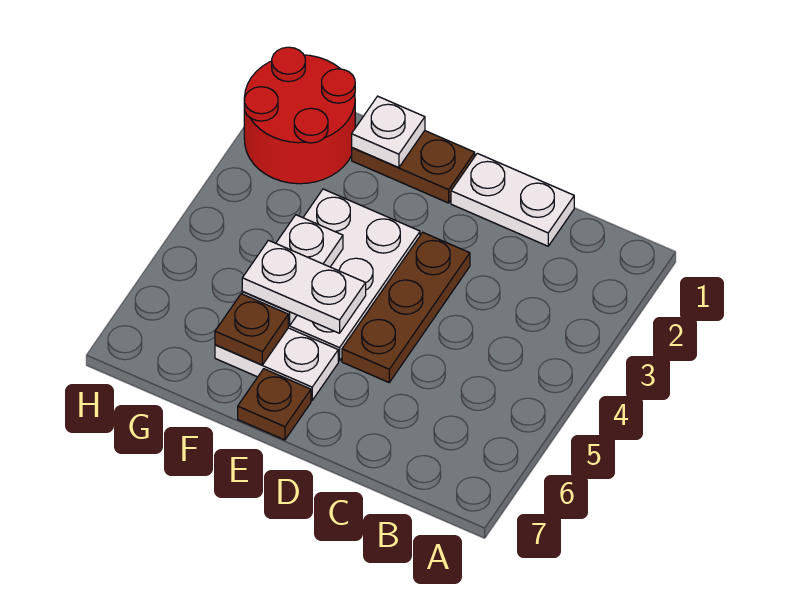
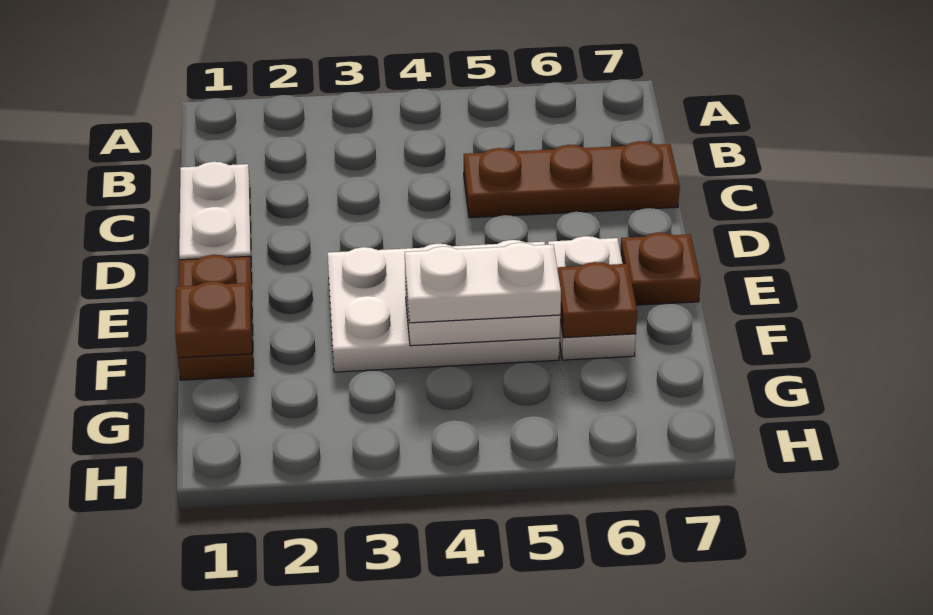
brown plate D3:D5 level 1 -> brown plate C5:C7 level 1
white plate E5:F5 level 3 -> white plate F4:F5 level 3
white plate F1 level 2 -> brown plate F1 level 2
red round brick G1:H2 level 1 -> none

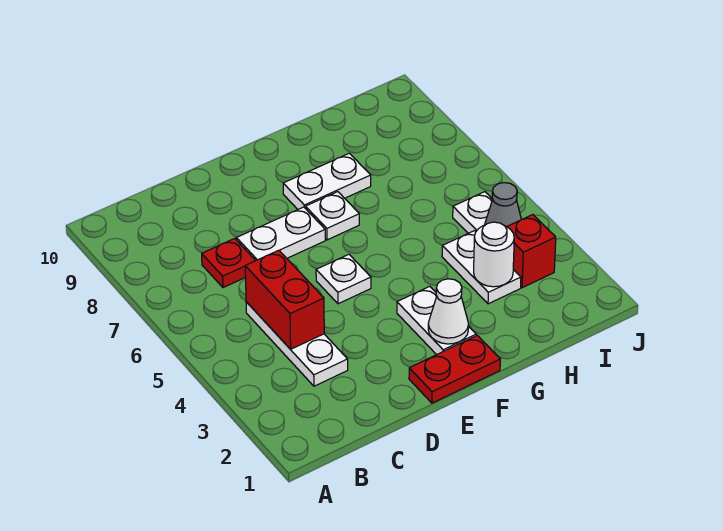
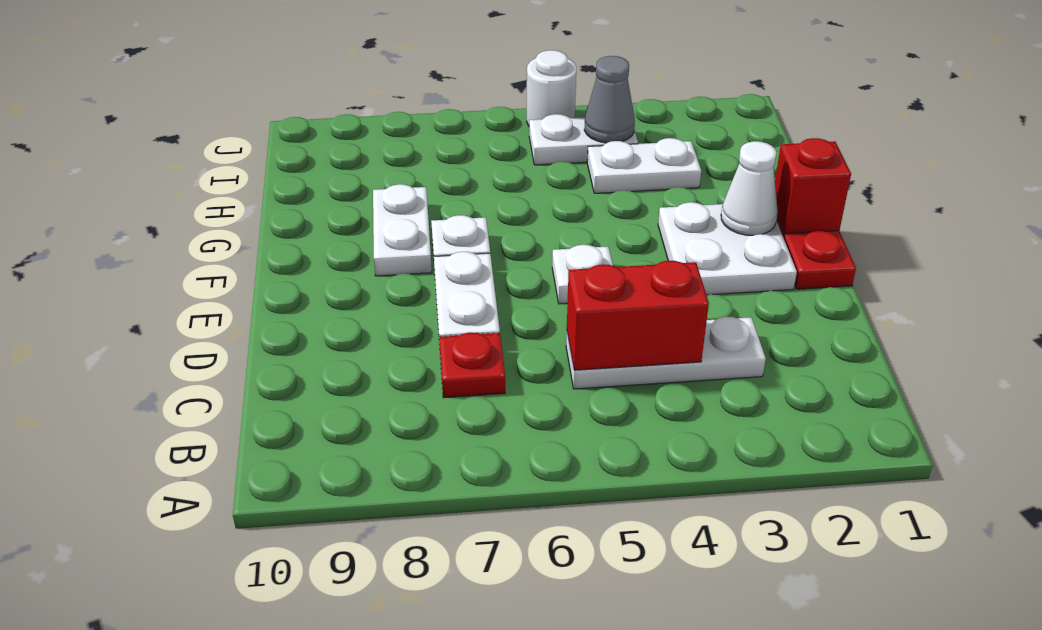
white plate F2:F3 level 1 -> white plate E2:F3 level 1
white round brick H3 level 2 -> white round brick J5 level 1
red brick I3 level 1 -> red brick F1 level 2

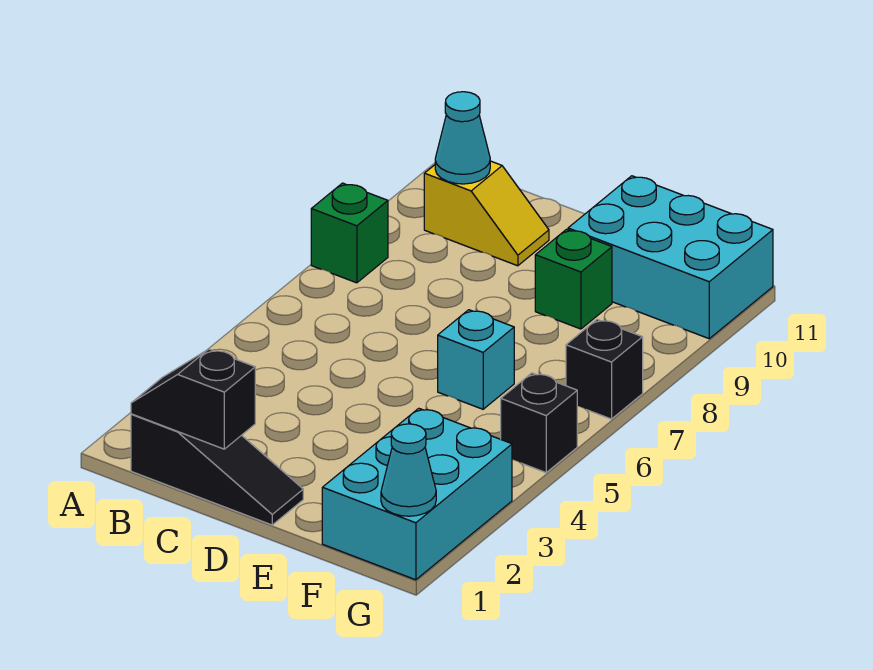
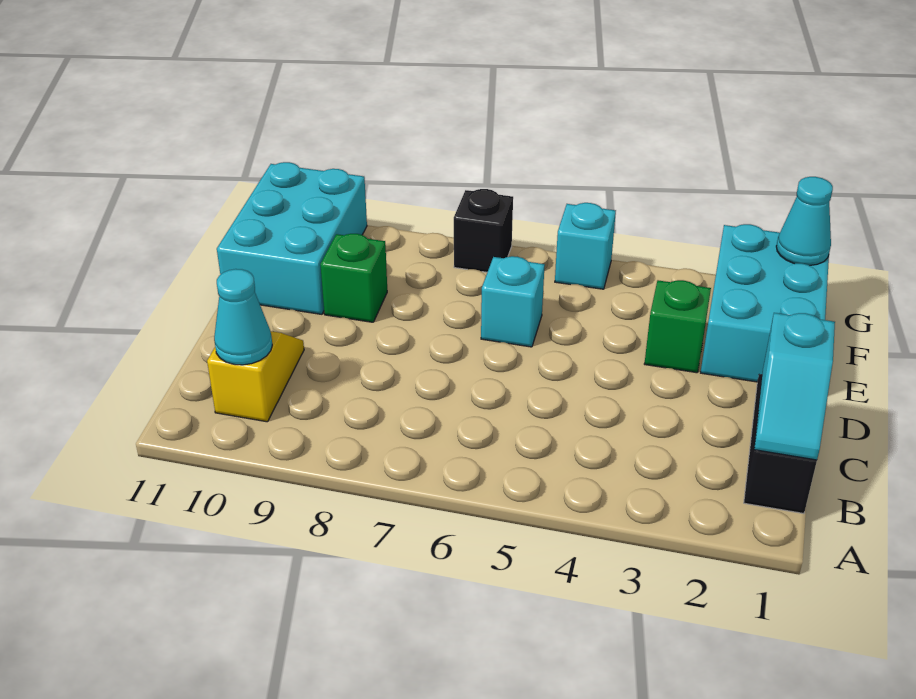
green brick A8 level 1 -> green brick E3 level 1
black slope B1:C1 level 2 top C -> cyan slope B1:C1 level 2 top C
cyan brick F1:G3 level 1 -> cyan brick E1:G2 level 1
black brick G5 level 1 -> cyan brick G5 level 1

*****

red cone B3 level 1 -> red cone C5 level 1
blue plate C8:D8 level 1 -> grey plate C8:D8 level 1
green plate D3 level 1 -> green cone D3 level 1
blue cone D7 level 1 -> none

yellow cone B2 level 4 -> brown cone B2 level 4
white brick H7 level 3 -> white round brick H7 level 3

*****

Exercise goal:
Retype exactly the lines of the data above that fall between the line with "blue cone D7 level 1 -> none" and the line with "white brick H7", inclusive, and add nothing.

Task output:
blue cone D7 level 1 -> none

yellow cone B2 level 4 -> brown cone B2 level 4
white brick H7 level 3 -> white round brick H7 level 3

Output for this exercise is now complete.